[Structured diff data]

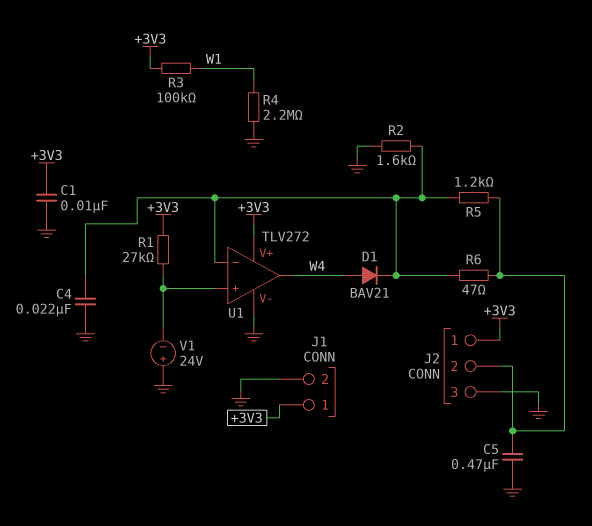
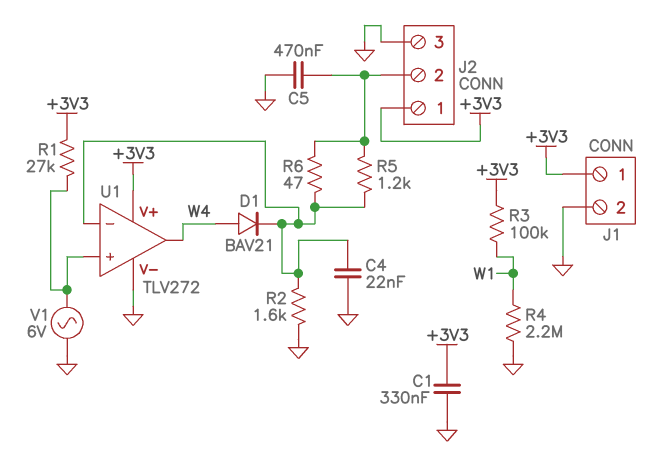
C1: 10nF (+3V3, GND) -> 330nF (+3V3, GND)
V1: 24V (plus GND, minus U1/in+) -> AC 6V (GND, U1/in+)

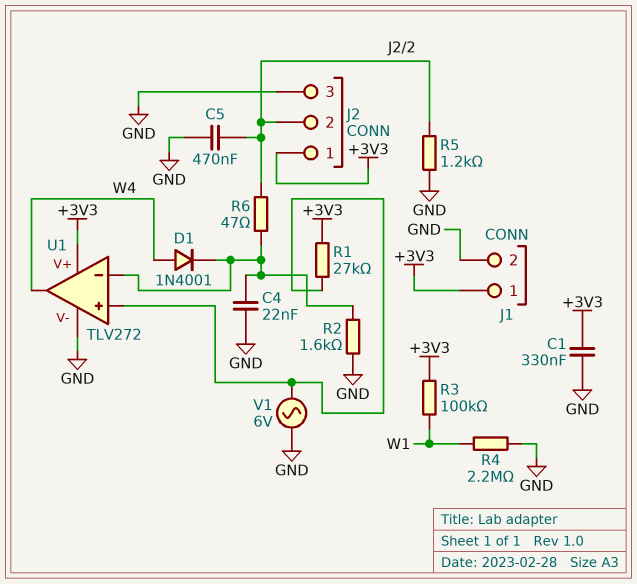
D1: diode BAV21 (A W4, K U1/in-) -> diode 1N4001 (A W4, K U1/in-)
R5: 1.2k (J2/2, U1/in-) -> 1.2k (GND, J2/2)

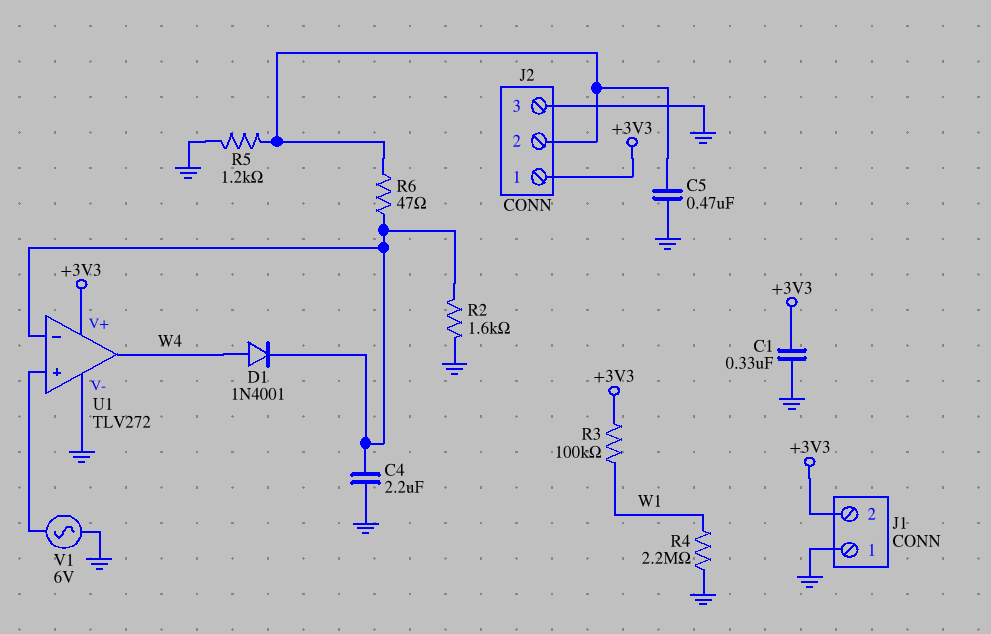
C4: 22nF (GND, U1/in-) -> 2.2uF (GND, U1/in-)
J1 pin 1: +3V3 -> GND
J1 pin 2: GND -> +3V3
R1: 27k (+3V3, U1/in+) -> none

# WHAT YOU ARE ASKED TO DO
Each record is to be copied word for word, with no images carried over.

# EXERCISE RESULT
C1: 10nF (+3V3, GND) -> 330nF (+3V3, GND)
V1: 24V (plus GND, minus U1/in+) -> AC 6V (GND, U1/in+)

D1: diode BAV21 (A W4, K U1/in-) -> diode 1N4001 (A W4, K U1/in-)
R5: 1.2k (J2/2, U1/in-) -> 1.2k (GND, J2/2)

C4: 22nF (GND, U1/in-) -> 2.2uF (GND, U1/in-)
J1 pin 1: +3V3 -> GND
J1 pin 2: GND -> +3V3
R1: 27k (+3V3, U1/in+) -> none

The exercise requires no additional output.